> [HOW TO COMPLETE THIS TASK]
How many of the lines below have the word "purple" in them? The answer is that number and nothing more.

> [INFORMATION]
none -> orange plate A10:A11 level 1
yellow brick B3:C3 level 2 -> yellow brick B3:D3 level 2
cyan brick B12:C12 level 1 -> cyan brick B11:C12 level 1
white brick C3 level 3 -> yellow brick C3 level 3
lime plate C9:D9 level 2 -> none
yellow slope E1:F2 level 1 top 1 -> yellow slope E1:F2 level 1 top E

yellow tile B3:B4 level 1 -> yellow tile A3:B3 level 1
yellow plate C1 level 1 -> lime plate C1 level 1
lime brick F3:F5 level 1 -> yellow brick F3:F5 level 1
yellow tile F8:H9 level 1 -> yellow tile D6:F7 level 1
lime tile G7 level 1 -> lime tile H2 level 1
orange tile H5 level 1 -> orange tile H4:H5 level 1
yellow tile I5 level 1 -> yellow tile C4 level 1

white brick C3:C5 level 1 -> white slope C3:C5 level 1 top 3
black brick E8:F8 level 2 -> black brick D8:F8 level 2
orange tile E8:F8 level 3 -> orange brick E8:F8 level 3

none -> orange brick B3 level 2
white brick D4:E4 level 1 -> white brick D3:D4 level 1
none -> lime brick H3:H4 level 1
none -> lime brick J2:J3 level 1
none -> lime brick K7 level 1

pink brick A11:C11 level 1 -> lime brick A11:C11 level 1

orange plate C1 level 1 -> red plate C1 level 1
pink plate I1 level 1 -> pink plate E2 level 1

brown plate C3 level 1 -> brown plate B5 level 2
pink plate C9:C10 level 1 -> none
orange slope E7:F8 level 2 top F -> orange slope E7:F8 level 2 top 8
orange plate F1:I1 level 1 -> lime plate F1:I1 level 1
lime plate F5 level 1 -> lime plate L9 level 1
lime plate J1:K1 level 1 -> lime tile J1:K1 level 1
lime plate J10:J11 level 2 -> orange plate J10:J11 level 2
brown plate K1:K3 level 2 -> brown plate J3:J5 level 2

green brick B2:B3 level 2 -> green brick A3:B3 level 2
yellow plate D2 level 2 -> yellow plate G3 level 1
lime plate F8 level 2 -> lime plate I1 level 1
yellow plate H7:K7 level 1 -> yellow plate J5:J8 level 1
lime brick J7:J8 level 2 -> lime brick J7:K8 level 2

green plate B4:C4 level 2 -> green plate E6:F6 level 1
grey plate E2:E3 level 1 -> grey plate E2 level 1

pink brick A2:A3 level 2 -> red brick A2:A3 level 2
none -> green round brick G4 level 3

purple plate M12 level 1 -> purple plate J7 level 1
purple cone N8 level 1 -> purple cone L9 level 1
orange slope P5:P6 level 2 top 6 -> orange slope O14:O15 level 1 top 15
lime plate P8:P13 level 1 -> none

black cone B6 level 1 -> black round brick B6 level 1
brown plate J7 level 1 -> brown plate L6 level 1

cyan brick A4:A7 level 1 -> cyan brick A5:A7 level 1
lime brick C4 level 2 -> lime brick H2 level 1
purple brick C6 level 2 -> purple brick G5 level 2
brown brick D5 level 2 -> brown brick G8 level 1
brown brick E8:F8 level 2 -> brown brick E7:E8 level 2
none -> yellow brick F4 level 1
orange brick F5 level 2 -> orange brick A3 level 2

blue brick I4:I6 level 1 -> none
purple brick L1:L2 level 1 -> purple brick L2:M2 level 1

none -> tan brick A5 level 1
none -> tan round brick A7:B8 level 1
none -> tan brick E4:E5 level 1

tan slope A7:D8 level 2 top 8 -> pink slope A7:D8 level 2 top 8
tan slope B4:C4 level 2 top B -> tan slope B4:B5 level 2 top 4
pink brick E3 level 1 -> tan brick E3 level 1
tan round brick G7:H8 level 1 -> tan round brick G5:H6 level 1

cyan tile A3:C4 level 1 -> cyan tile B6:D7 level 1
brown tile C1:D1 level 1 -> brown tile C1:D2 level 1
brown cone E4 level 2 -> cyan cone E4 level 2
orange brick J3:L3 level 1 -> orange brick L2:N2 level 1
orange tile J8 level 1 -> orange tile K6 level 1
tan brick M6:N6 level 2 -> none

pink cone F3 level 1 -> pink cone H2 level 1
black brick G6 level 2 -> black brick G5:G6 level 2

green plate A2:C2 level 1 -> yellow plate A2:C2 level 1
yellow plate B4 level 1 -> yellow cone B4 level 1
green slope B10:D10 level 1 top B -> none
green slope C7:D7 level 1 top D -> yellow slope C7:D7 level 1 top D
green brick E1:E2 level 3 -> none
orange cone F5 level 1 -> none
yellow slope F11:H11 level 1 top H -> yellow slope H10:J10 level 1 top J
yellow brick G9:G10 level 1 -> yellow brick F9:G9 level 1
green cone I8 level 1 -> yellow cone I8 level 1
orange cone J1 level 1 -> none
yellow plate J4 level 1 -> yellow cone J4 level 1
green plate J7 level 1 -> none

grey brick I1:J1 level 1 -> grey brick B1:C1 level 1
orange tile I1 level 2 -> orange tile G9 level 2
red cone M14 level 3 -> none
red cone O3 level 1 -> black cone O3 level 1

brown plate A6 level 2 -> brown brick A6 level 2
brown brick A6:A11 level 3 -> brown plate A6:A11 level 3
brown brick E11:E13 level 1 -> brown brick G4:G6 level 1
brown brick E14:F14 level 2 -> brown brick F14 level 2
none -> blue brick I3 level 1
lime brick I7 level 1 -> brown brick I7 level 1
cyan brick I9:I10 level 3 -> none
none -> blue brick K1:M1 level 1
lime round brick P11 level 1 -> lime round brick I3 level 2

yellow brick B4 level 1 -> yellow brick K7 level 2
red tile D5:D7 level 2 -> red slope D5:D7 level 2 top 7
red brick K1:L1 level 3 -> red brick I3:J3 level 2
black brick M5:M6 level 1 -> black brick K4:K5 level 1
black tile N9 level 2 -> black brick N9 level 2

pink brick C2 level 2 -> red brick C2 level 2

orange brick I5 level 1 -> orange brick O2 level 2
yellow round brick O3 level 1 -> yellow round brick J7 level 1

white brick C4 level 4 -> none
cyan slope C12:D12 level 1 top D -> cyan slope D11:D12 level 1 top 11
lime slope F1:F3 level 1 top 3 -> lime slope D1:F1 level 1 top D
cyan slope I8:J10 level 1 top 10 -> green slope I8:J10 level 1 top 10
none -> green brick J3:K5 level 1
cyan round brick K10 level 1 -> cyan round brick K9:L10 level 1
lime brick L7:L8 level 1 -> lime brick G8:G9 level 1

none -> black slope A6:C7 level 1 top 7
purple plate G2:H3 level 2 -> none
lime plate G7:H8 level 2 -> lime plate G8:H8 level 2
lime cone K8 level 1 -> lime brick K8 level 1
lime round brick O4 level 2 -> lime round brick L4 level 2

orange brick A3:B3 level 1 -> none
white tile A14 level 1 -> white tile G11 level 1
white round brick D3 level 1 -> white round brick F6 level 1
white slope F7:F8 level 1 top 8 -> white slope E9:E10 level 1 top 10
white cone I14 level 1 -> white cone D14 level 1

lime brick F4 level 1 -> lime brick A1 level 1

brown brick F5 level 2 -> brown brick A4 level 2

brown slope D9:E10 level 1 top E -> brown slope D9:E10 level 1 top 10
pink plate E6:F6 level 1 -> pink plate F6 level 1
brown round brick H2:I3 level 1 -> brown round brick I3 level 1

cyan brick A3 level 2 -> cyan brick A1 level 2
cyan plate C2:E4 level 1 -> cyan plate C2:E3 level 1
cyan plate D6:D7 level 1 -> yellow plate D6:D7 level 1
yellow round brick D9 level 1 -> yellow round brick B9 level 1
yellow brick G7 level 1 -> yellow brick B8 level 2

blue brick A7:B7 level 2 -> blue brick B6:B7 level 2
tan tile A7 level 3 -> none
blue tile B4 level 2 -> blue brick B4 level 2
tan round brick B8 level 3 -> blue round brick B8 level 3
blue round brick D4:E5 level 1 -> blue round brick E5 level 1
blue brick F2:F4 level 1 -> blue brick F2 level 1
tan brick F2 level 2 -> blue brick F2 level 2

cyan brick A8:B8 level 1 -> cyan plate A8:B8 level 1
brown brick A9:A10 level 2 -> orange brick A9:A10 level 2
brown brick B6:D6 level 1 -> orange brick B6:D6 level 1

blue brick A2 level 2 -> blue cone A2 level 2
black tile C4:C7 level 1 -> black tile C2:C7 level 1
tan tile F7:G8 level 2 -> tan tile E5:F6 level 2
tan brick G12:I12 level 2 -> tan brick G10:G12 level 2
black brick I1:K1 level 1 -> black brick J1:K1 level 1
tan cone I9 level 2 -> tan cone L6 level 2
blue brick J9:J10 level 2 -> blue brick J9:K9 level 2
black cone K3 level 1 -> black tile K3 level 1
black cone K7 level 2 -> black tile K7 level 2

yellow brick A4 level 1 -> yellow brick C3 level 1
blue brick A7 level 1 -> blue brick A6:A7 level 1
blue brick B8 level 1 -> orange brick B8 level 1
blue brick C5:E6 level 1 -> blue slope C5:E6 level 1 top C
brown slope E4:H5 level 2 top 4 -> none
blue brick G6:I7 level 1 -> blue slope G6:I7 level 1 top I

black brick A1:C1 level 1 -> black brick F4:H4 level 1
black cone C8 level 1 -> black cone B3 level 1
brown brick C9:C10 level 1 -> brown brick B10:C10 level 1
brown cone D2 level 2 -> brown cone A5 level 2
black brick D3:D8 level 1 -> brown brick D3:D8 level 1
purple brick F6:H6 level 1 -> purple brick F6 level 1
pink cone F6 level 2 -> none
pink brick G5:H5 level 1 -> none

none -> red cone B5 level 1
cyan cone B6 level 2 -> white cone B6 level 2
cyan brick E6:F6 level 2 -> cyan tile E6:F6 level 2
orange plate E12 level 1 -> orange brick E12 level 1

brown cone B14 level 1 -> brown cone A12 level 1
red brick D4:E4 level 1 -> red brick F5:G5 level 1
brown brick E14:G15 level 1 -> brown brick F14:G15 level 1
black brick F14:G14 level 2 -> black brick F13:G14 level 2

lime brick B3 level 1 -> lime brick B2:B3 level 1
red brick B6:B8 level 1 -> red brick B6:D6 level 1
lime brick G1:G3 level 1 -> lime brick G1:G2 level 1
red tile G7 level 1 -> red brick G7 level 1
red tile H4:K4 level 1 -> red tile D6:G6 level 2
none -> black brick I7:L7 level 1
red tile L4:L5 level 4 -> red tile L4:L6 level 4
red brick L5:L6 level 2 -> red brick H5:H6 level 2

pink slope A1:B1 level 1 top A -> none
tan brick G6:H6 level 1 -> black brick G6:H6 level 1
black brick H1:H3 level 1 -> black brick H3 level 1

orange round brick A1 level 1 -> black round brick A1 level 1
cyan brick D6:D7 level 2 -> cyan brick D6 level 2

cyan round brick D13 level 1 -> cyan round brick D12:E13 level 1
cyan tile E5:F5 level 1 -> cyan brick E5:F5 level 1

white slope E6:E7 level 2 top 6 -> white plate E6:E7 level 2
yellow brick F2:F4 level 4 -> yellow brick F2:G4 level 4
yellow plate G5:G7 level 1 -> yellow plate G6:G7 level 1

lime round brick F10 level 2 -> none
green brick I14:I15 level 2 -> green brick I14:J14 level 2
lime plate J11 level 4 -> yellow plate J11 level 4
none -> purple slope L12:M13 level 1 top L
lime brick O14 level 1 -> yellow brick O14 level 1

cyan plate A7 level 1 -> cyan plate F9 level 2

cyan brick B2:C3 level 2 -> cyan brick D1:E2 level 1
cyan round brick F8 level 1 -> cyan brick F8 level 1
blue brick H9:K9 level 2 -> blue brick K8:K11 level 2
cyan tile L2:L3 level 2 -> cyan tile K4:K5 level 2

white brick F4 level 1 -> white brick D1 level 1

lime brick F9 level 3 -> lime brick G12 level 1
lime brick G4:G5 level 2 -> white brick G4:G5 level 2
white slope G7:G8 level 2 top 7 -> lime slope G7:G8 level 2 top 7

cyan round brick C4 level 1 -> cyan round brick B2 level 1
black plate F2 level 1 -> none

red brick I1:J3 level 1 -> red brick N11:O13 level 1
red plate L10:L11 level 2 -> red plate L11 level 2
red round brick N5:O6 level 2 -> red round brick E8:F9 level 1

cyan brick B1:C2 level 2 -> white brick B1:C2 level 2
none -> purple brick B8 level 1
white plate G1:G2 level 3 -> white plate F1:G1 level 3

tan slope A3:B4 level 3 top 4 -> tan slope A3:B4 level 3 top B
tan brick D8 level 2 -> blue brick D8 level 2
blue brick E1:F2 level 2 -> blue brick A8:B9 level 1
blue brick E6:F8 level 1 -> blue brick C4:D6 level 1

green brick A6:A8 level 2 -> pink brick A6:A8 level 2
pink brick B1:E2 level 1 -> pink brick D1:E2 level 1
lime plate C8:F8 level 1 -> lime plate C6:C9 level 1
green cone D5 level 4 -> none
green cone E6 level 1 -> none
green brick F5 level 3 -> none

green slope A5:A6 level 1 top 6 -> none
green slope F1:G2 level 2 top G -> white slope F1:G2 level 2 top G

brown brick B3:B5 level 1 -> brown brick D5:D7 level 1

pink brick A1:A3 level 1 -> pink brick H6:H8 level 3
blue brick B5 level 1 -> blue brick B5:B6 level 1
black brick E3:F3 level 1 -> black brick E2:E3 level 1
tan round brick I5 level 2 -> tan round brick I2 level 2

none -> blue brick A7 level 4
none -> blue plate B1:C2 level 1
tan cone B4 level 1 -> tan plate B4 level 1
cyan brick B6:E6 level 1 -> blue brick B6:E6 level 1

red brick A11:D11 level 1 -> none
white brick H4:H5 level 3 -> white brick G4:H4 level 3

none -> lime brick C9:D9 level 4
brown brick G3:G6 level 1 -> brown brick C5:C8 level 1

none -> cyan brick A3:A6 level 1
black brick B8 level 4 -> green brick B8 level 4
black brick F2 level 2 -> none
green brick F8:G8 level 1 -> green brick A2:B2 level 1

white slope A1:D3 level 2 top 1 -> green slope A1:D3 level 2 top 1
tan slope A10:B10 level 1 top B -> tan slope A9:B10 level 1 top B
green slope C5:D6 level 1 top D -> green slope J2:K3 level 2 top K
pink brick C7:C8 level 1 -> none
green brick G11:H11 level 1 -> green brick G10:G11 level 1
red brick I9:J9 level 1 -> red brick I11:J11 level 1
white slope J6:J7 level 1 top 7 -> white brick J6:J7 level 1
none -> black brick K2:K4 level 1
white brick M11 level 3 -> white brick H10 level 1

> [OUTPUT OF THE EXERCISE]
8